- **WHAT IS BEING ASKED**
Repeat the lines below exactly as written, please, from the line with "kielich [biały] <526,404>" to the line with "- → talerz [biały] <208,304>", both lines included, and no others.

- **EXERCISE DATA**
* * *
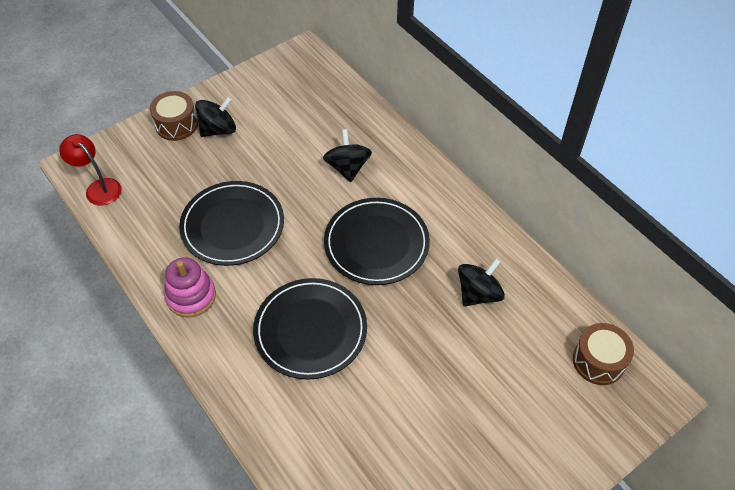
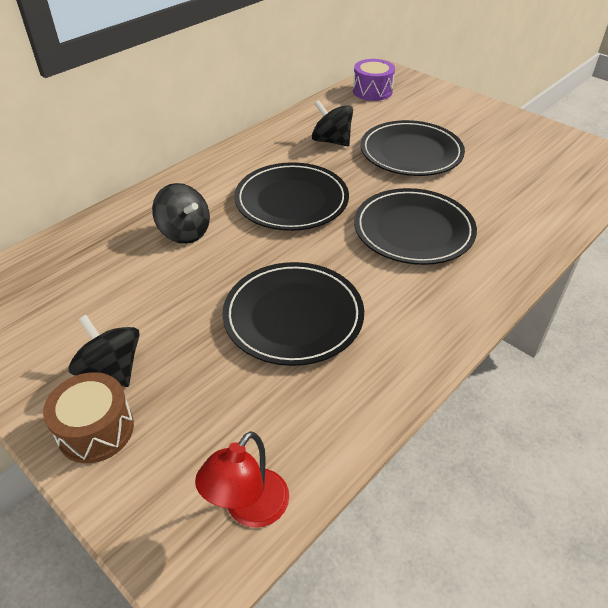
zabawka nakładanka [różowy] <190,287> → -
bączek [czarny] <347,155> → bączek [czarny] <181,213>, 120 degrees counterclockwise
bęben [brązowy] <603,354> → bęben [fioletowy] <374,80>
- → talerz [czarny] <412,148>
* * *
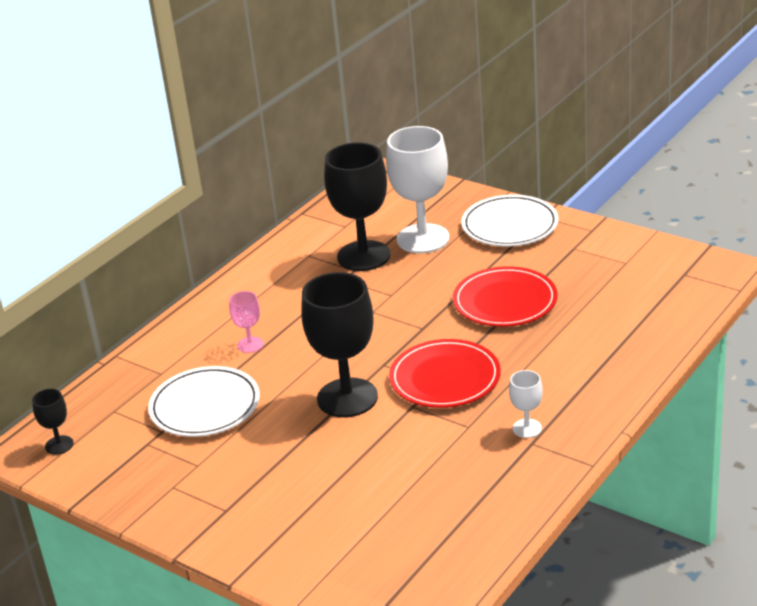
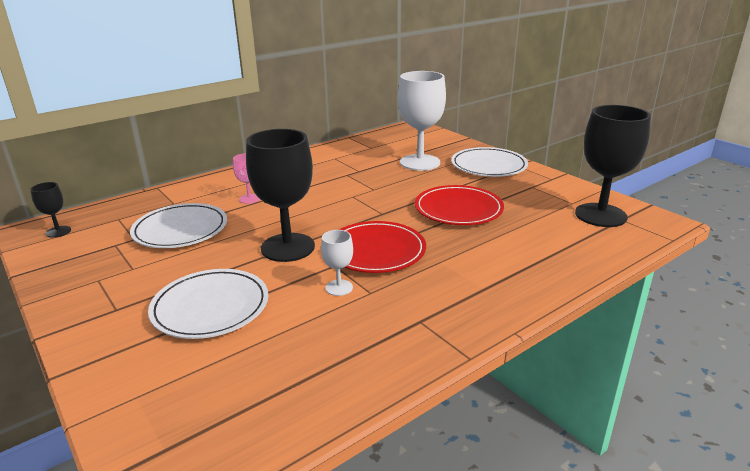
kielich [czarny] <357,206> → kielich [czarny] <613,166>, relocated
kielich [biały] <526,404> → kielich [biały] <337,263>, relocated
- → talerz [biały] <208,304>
* * *
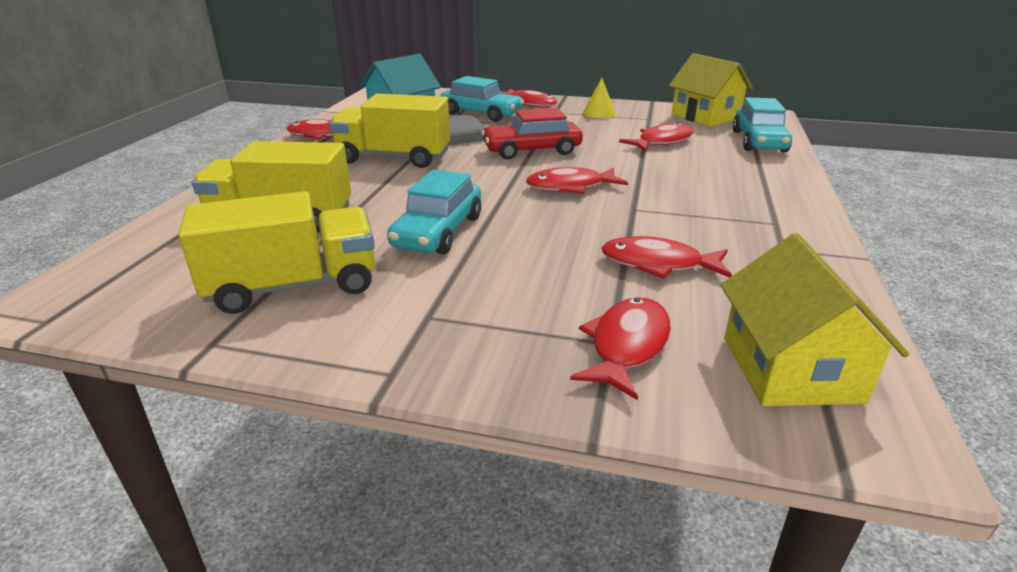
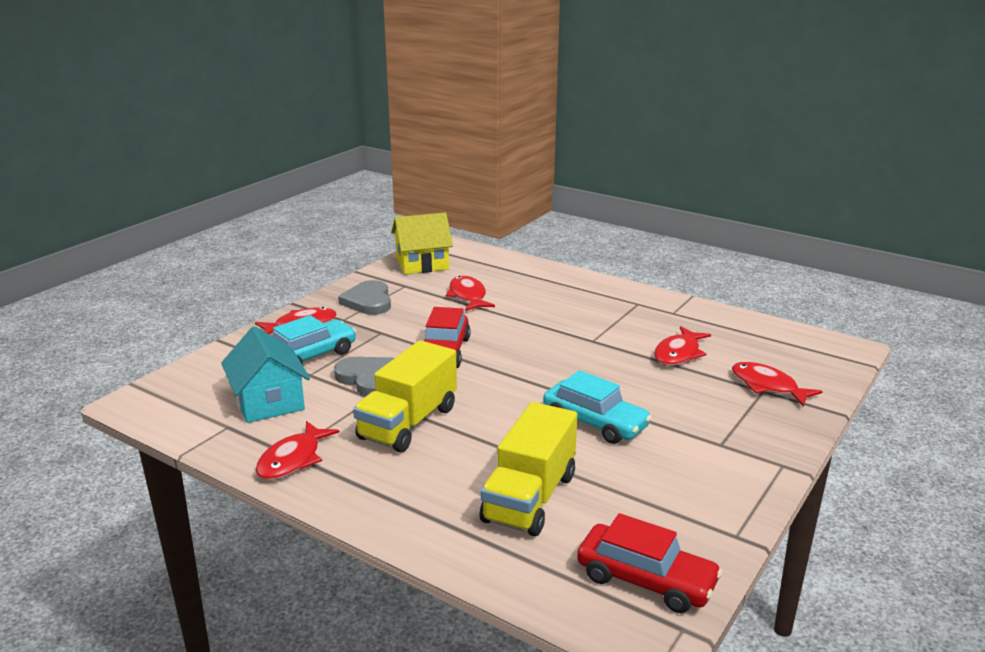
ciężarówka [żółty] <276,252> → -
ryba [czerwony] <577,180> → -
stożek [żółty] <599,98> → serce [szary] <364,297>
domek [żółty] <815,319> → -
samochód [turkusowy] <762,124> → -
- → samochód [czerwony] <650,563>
* * *
- **EXPECTED OUTPUT**
kielich [biały] <526,404> → kielich [biały] <337,263>, relocated
- → talerz [biały] <208,304>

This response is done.